Extract all of the records below and reproduce every line verbatim, with no changes.
>> START ITEMS
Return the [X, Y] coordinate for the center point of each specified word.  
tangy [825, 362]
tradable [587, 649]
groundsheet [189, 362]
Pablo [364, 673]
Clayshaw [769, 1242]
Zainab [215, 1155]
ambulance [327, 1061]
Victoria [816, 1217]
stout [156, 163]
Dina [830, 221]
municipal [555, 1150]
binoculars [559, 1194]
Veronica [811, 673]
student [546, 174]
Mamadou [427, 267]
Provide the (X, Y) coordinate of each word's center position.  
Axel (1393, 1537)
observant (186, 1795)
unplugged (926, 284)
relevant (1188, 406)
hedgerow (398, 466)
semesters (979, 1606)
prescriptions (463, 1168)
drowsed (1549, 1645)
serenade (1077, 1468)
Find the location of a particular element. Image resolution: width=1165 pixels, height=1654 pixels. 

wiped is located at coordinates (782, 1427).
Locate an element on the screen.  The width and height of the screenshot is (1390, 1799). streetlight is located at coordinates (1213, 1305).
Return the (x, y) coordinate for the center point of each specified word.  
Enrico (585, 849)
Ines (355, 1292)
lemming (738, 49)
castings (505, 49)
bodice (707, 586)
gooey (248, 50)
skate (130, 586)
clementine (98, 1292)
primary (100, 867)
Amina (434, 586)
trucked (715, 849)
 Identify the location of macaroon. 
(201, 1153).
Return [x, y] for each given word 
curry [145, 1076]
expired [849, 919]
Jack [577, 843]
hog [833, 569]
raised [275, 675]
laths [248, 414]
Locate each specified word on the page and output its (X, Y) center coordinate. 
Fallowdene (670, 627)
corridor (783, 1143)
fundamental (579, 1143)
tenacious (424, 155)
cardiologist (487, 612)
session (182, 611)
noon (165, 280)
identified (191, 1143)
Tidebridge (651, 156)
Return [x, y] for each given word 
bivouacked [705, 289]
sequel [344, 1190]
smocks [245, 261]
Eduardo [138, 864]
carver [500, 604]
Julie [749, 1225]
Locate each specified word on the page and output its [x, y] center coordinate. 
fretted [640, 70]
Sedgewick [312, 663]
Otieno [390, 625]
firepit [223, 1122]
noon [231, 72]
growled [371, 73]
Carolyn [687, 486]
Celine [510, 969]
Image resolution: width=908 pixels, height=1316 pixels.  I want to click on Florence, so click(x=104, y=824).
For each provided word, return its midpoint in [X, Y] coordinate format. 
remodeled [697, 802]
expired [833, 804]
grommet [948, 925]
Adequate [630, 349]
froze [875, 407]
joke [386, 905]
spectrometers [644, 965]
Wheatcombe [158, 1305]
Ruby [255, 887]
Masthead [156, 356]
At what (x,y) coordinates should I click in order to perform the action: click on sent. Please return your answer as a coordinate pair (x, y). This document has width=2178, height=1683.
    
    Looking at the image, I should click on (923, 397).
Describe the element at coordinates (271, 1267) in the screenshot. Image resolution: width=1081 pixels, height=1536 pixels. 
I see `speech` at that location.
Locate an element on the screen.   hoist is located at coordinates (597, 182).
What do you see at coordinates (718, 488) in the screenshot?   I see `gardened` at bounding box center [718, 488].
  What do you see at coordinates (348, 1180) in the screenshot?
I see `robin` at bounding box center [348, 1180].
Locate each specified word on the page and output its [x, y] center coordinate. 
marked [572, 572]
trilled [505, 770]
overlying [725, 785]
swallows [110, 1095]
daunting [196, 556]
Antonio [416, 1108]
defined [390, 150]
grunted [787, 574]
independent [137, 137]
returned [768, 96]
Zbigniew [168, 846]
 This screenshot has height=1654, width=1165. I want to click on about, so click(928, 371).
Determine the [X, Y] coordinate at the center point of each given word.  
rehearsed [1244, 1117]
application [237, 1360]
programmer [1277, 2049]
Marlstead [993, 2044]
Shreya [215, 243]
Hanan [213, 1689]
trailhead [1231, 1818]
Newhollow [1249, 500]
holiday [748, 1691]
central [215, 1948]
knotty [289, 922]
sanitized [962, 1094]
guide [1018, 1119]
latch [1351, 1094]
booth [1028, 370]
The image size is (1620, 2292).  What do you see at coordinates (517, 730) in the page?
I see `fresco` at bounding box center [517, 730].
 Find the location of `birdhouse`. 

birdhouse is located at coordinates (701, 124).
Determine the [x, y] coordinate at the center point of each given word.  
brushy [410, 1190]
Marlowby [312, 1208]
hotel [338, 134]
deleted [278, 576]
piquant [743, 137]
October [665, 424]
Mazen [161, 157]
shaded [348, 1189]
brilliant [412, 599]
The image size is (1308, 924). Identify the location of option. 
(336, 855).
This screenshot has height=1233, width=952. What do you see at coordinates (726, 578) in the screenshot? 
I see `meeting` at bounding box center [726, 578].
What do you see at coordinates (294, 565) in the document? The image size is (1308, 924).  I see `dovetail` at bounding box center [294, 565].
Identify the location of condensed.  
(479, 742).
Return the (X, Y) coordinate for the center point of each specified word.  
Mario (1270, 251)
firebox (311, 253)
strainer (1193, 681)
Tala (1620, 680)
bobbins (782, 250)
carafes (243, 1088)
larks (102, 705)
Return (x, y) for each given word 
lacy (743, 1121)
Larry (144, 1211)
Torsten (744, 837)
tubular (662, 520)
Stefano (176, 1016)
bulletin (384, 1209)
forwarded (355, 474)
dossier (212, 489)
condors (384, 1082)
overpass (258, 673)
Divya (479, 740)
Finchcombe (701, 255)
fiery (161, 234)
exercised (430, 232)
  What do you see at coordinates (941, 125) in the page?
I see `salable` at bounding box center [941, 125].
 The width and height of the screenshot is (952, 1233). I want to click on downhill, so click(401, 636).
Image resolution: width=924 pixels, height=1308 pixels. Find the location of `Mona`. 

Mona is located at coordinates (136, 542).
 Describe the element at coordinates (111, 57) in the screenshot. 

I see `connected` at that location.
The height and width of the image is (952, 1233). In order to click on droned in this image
>> END ITEMS
REPLY =>
Return the [X, Y] coordinate for the center point of each specified word.  
tangy [825, 362]
tradable [587, 649]
groundsheet [189, 362]
Pablo [364, 673]
Clayshaw [769, 1242]
Zainab [215, 1155]
ambulance [327, 1061]
Victoria [816, 1217]
stout [156, 163]
Dina [830, 221]
municipal [555, 1150]
binoculars [559, 1194]
Veronica [811, 673]
student [546, 174]
Mamadou [427, 267]
Provide the (X, Y) coordinate of each word's center position.  
Axel (1393, 1537)
observant (186, 1795)
unplugged (926, 284)
relevant (1188, 406)
hedgerow (398, 466)
semesters (979, 1606)
prescriptions (463, 1168)
drowsed (1549, 1645)
serenade (1077, 1468)
Find the location of a particular element. Image resolution: width=1165 pixels, height=1654 pixels. 

wiped is located at coordinates (782, 1427).
Locate an element on the screen.  The width and height of the screenshot is (1390, 1799). streetlight is located at coordinates (1213, 1305).
Return the (x, y) coordinate for the center point of each specified word.  
Enrico (585, 849)
Ines (355, 1292)
lemming (738, 49)
castings (505, 49)
bodice (707, 586)
gooey (248, 50)
skate (130, 586)
clementine (98, 1292)
primary (100, 867)
Amina (434, 586)
trucked (715, 849)
 Identify the location of macaroon. 
(201, 1153).
Return [x, y] for each given word 
curry [145, 1076]
expired [849, 919]
Jack [577, 843]
hog [833, 569]
raised [275, 675]
laths [248, 414]
Locate each specified word on the page and output its (X, Y) center coordinate. 
Fallowdene (670, 627)
corridor (783, 1143)
fundamental (579, 1143)
tenacious (424, 155)
cardiologist (487, 612)
session (182, 611)
noon (165, 280)
identified (191, 1143)
Tidebridge (651, 156)
Return [x, y] for each given word 
bivouacked [705, 289]
sequel [344, 1190]
smocks [245, 261]
Eduardo [138, 864]
carver [500, 604]
Julie [749, 1225]
Locate each specified word on the page and output its [x, y] center coordinate. 
fretted [640, 70]
Sedgewick [312, 663]
Otieno [390, 625]
firepit [223, 1122]
noon [231, 72]
growled [371, 73]
Carolyn [687, 486]
Celine [510, 969]
Image resolution: width=908 pixels, height=1316 pixels.  I want to click on Florence, so click(x=104, y=824).
For each provided word, return its midpoint in [X, Y] coordinate format. 
remodeled [697, 802]
expired [833, 804]
grommet [948, 925]
Adequate [630, 349]
froze [875, 407]
joke [386, 905]
spectrometers [644, 965]
Wheatcombe [158, 1305]
Ruby [255, 887]
Masthead [156, 356]
At what (x,y) coordinates should I click in order to perform the action: click on sent. Please return your answer as a coordinate pair (x, y). This document has width=2178, height=1683.
    
    Looking at the image, I should click on (923, 397).
Describe the element at coordinates (271, 1267) in the screenshot. Image resolution: width=1081 pixels, height=1536 pixels. 
I see `speech` at that location.
Locate an element on the screen.   hoist is located at coordinates (597, 182).
What do you see at coordinates (718, 488) in the screenshot?   I see `gardened` at bounding box center [718, 488].
  What do you see at coordinates (348, 1180) in the screenshot?
I see `robin` at bounding box center [348, 1180].
Locate each specified word on the page and output its [x, y] center coordinate. 
marked [572, 572]
trilled [505, 770]
overlying [725, 785]
swallows [110, 1095]
daunting [196, 556]
Antonio [416, 1108]
defined [390, 150]
grunted [787, 574]
independent [137, 137]
returned [768, 96]
Zbigniew [168, 846]
 This screenshot has height=1654, width=1165. I want to click on about, so click(928, 371).
Determine the [X, Y] coordinate at the center point of each given word.  
rehearsed [1244, 1117]
application [237, 1360]
programmer [1277, 2049]
Marlstead [993, 2044]
Shreya [215, 243]
Hanan [213, 1689]
trailhead [1231, 1818]
Newhollow [1249, 500]
holiday [748, 1691]
central [215, 1948]
knotty [289, 922]
sanitized [962, 1094]
guide [1018, 1119]
latch [1351, 1094]
booth [1028, 370]
The image size is (1620, 2292).  What do you see at coordinates (517, 730) in the page?
I see `fresco` at bounding box center [517, 730].
 Find the location of `birdhouse`. 

birdhouse is located at coordinates (701, 124).
Determine the [x, y] coordinate at the center point of each given word.  
brushy [410, 1190]
Marlowby [312, 1208]
hotel [338, 134]
deleted [278, 576]
piquant [743, 137]
October [665, 424]
Mazen [161, 157]
shaded [348, 1189]
brilliant [412, 599]
The image size is (1308, 924). Identify the location of option. 
(336, 855).
This screenshot has height=1233, width=952. What do you see at coordinates (726, 578) in the screenshot? 
I see `meeting` at bounding box center [726, 578].
What do you see at coordinates (294, 565) in the document? The image size is (1308, 924).  I see `dovetail` at bounding box center [294, 565].
Identify the location of condensed.  
(479, 742).
Return the (X, Y) coordinate for the center point of each specified word.  
Mario (1270, 251)
firebox (311, 253)
strainer (1193, 681)
Tala (1620, 680)
bobbins (782, 250)
carafes (243, 1088)
larks (102, 705)
Return (x, y) for each given word 
lacy (743, 1121)
Larry (144, 1211)
Torsten (744, 837)
tubular (662, 520)
Stefano (176, 1016)
bulletin (384, 1209)
forwarded (355, 474)
dossier (212, 489)
condors (384, 1082)
overpass (258, 673)
Divya (479, 740)
Finchcombe (701, 255)
fiery (161, 234)
exercised (430, 232)
  What do you see at coordinates (941, 125) in the page?
I see `salable` at bounding box center [941, 125].
 The width and height of the screenshot is (952, 1233). I want to click on downhill, so click(401, 636).
Image resolution: width=924 pixels, height=1308 pixels. Find the location of `Mona`. 

Mona is located at coordinates (136, 542).
 Describe the element at coordinates (111, 57) in the screenshot. 

I see `connected` at that location.
The height and width of the image is (952, 1233). In order to click on droned in this image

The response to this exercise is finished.